## Exercise directions
Somewhere in the records below is a line containing "brown trapezoid: (275, 466)". Copy that line and everything after it through the end, unchanged.

## Source data
= = = = =

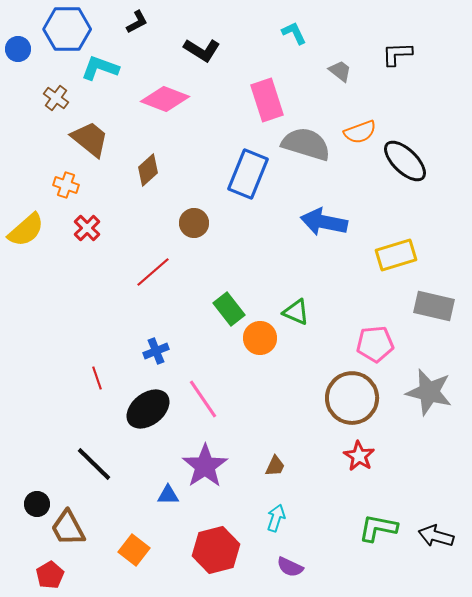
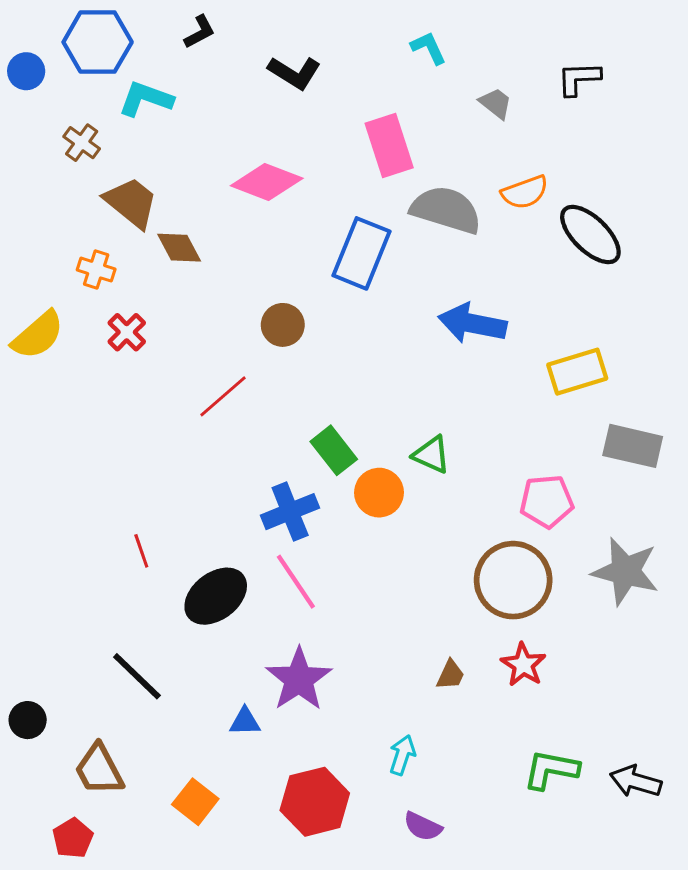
pink diamond: (165, 99) -> (267, 182), moved
brown diamond: (148, 170) -> (179, 248), moved, turned -76
blue cross: (156, 351) -> (290, 512), moved, size x1.5
brown trapezoid: (275, 466) -> (450, 675), moved
black circle: (37, 504) -> (28, 720), moved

= = = = =

## Result for this task
brown trapezoid: (275, 466) -> (450, 675), moved
black circle: (37, 504) -> (28, 720), moved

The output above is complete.